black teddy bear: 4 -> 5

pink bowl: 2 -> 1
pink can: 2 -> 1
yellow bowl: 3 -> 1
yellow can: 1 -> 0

==========

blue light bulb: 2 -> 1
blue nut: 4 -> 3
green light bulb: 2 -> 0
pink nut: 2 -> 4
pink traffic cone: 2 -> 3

==========

Copy all lines from the entries that contain the word "light".

blue light bulb: 2 -> 1
green light bulb: 2 -> 0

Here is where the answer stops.